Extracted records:
***

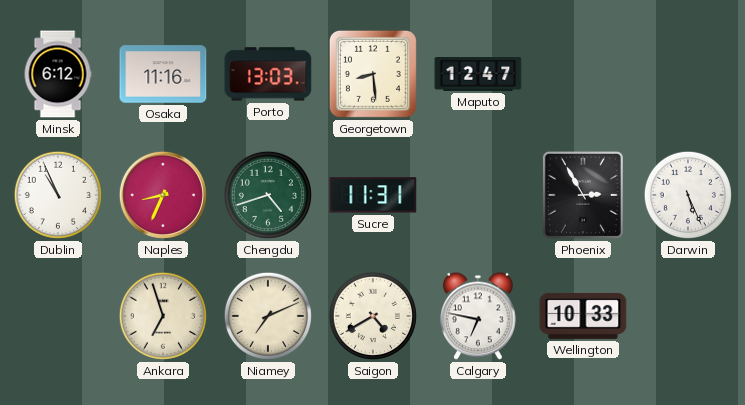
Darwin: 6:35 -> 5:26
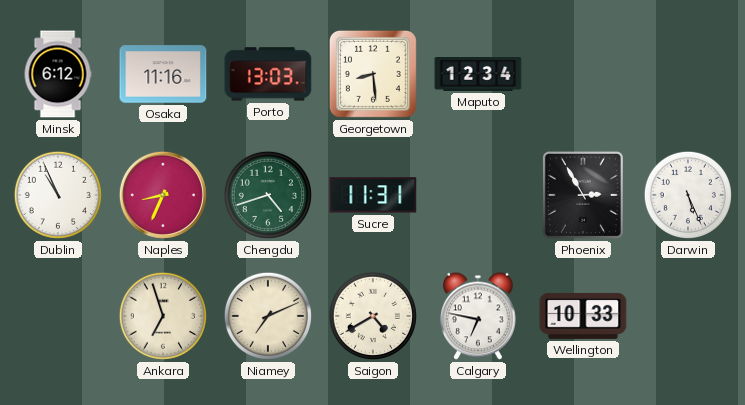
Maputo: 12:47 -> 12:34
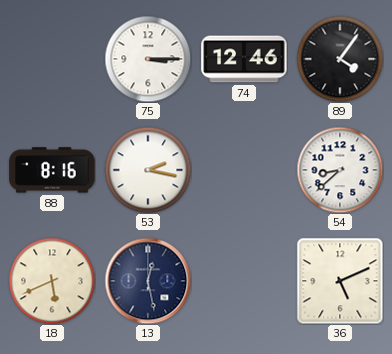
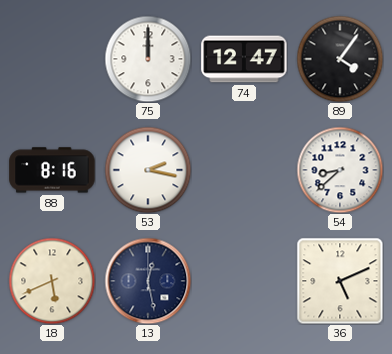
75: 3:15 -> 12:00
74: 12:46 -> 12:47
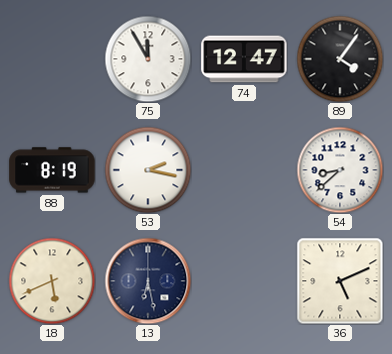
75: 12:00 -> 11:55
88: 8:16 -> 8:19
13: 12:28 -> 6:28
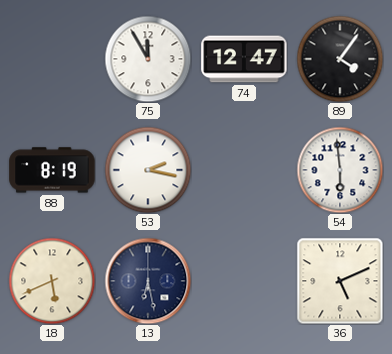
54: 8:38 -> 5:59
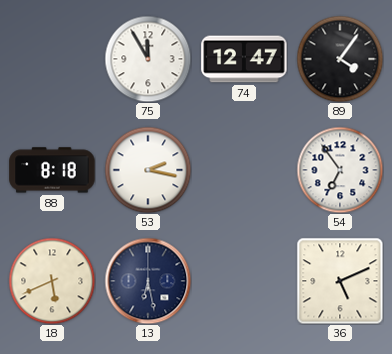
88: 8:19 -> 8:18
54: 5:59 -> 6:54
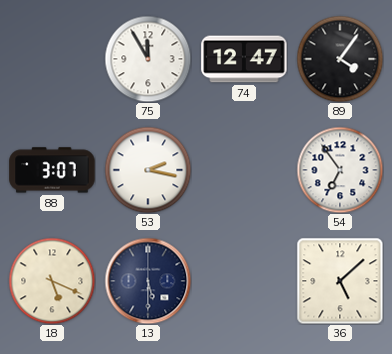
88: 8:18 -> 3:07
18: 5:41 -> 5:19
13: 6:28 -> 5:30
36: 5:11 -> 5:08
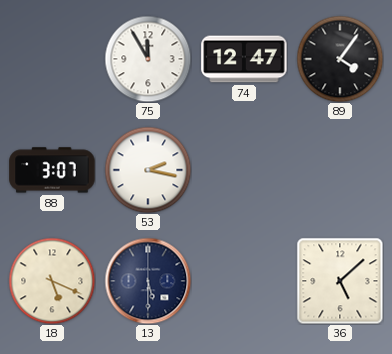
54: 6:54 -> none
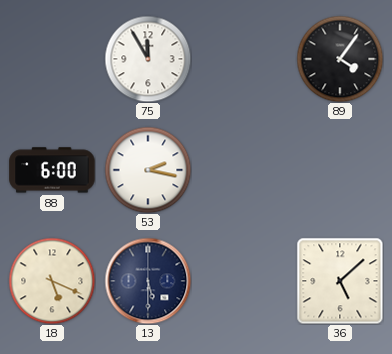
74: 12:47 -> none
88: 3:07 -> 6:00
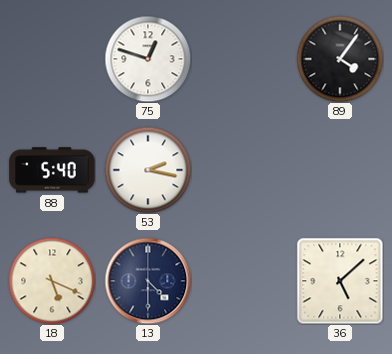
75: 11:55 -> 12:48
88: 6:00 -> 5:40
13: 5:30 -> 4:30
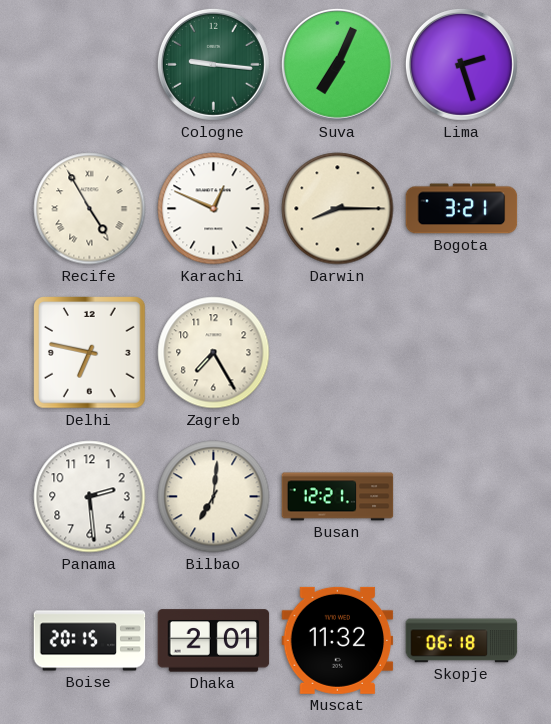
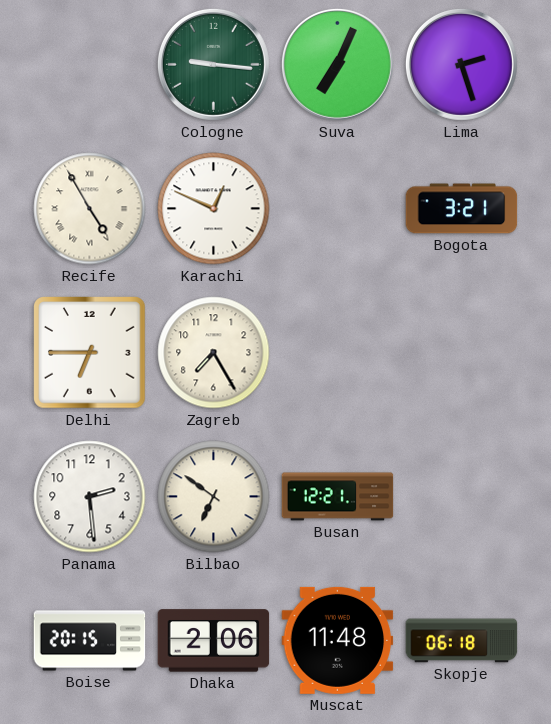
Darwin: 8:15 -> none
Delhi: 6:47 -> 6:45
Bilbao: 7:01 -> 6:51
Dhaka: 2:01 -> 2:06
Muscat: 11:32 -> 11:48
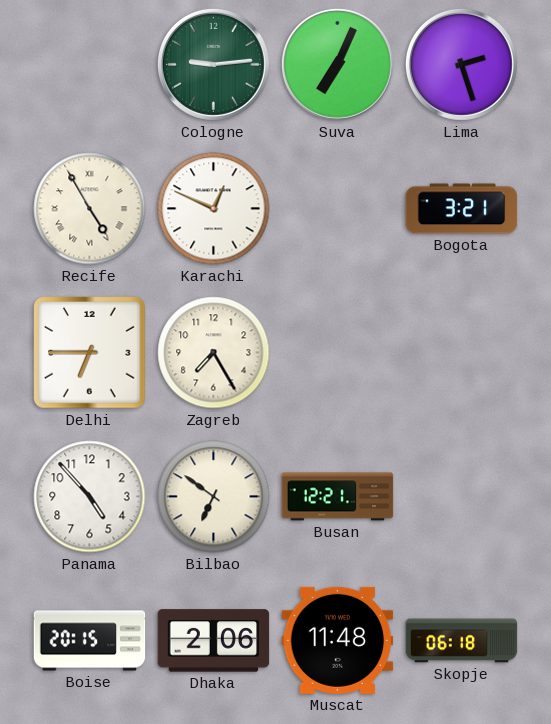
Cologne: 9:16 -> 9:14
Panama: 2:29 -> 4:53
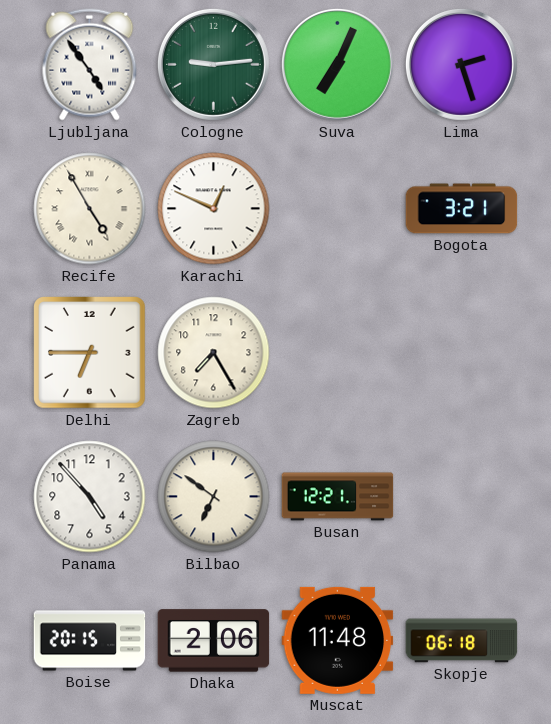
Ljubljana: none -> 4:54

***

Written request ▸
Copy every line of the data above word for word, leaving out the picture lines.

Correct response ▸
Darwin: 6:35 -> 5:26
Maputo: 12:47 -> 12:34
75: 3:15 -> 12:00
74: 12:46 -> 12:47
75: 12:00 -> 11:55
88: 8:16 -> 8:19
13: 12:28 -> 6:28
54: 8:38 -> 5:59
88: 8:19 -> 8:18
54: 5:59 -> 6:54
88: 8:18 -> 3:07
18: 5:41 -> 5:19
13: 6:28 -> 5:30
36: 5:11 -> 5:08
54: 6:54 -> none
74: 12:47 -> none
88: 3:07 -> 6:00
75: 11:55 -> 12:48
88: 6:00 -> 5:40
13: 5:30 -> 4:30
Darwin: 8:15 -> none
Delhi: 6:47 -> 6:45
Bilbao: 7:01 -> 6:51
Dhaka: 2:01 -> 2:06
Muscat: 11:32 -> 11:48
Cologne: 9:16 -> 9:14
Panama: 2:29 -> 4:53
Ljubljana: none -> 4:54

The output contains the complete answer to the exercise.